◆ **Data**:
★ ★ ★

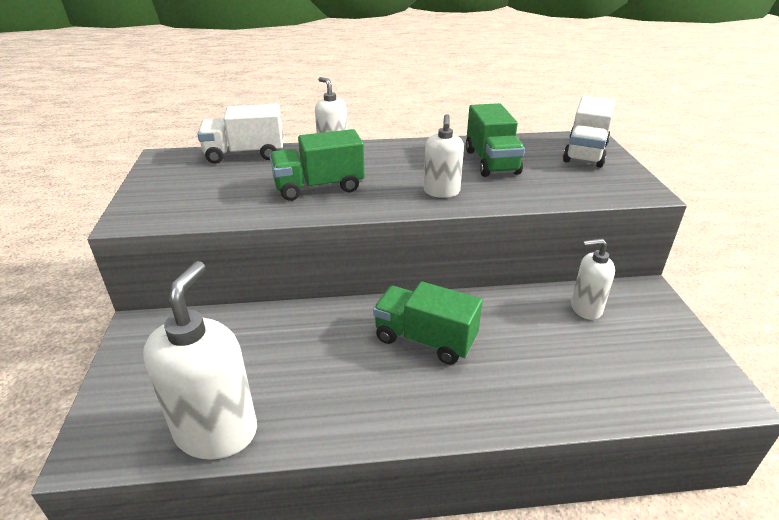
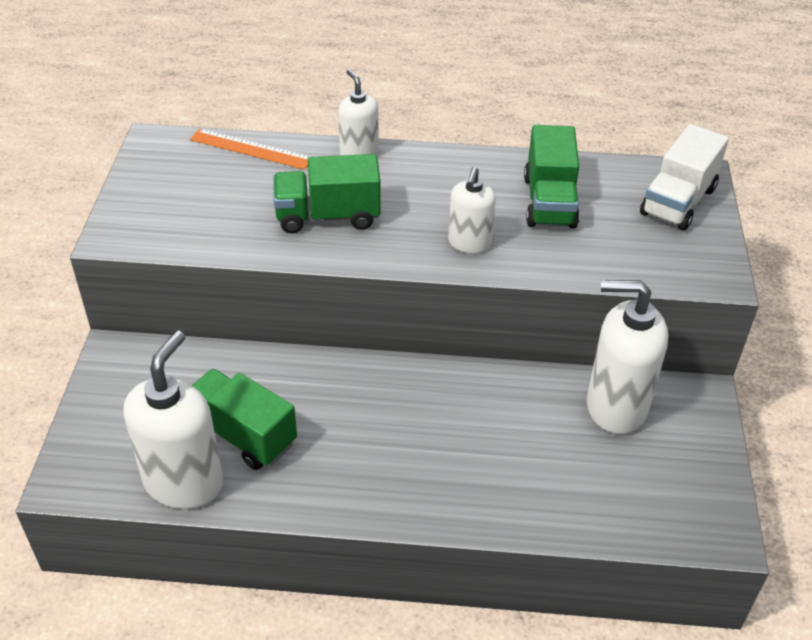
camera: 10 degrees right, 10 degrees up
(245, 154) = (251, 149): white truck -> orange ruler
(425, 339) = (417, 416): green truck -> green truck (242, 434)
(585, 308) = (615, 406): white soap dispenser -> white soap dispenser, size x1.74

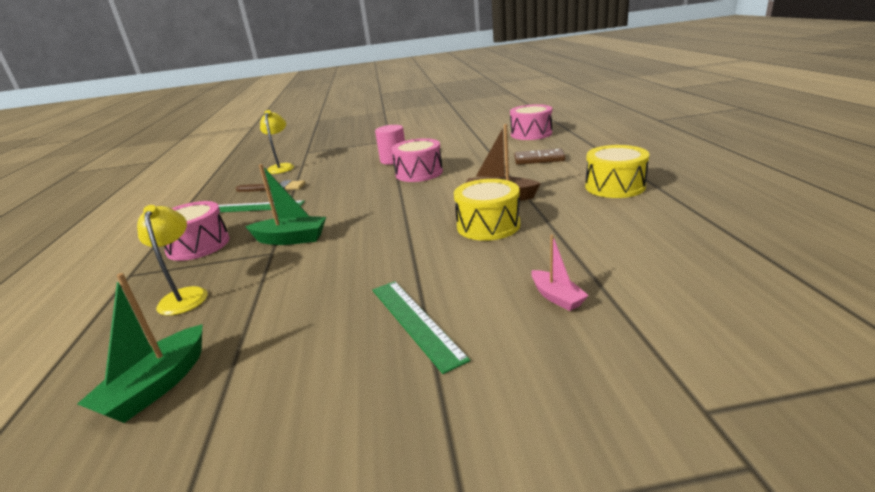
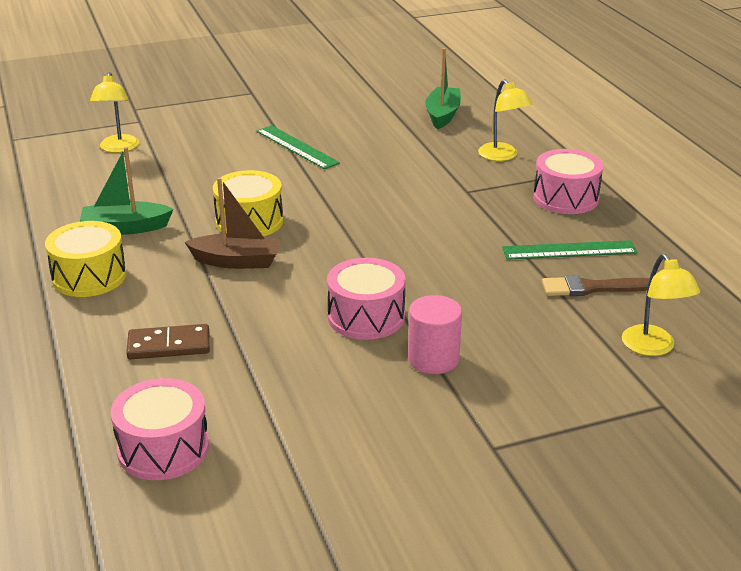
camera: 165 degrees right, 5 degrees up
(291, 239) = (462, 205): green boat -> green boat (125, 228)
(557, 297) = (196, 163): pink boat -> none
(695, 331) = (118, 148): none -> yellow lamp

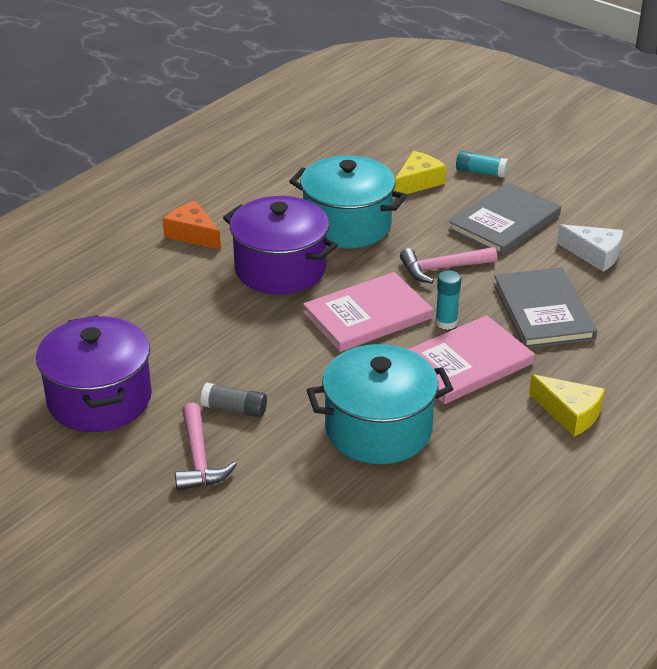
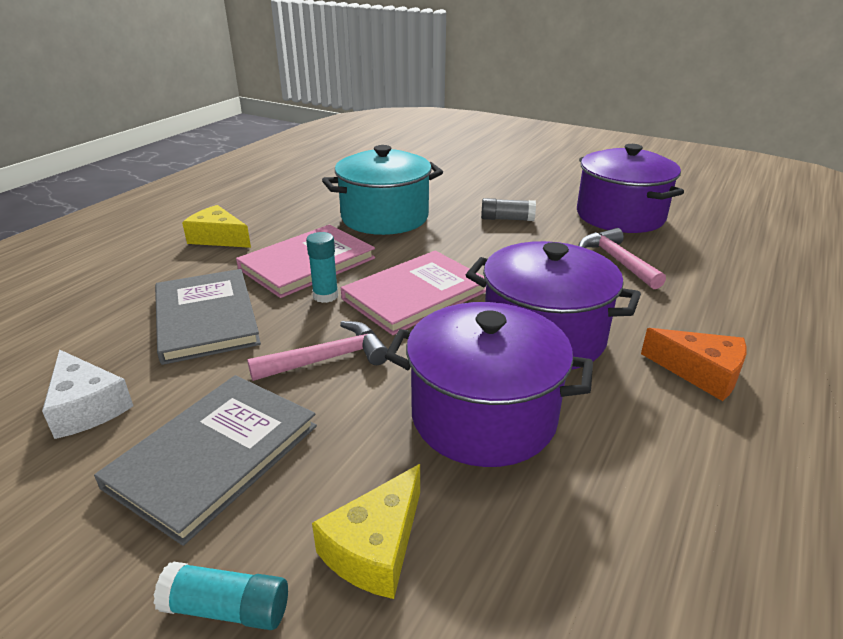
camera: 170 degrees right, 5 degrees down
(199, 459) = (513, 195): pink hammer -> pink hammer (617, 261)
(347, 225) = (483, 416): turquoise pot -> purple pot
(594, 254) = (87, 407): white cheese -> white cheese turned 150 degrees counterclockwise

★ ★ ★

◆ **Task objective**: All of the records should be set down exactly, minus the pictures they hold.

◆ **Result for this exercise**:
camera: 10 degrees right, 10 degrees up
(245, 154) = (251, 149): white truck -> orange ruler
(425, 339) = (417, 416): green truck -> green truck (242, 434)
(585, 308) = (615, 406): white soap dispenser -> white soap dispenser, size x1.74

camera: 165 degrees right, 5 degrees up
(291, 239) = (462, 205): green boat -> green boat (125, 228)
(557, 297) = (196, 163): pink boat -> none
(695, 331) = (118, 148): none -> yellow lamp

camera: 170 degrees right, 5 degrees down
(199, 459) = (513, 195): pink hammer -> pink hammer (617, 261)
(347, 225) = (483, 416): turquoise pot -> purple pot
(594, 254) = (87, 407): white cheese -> white cheese turned 150 degrees counterclockwise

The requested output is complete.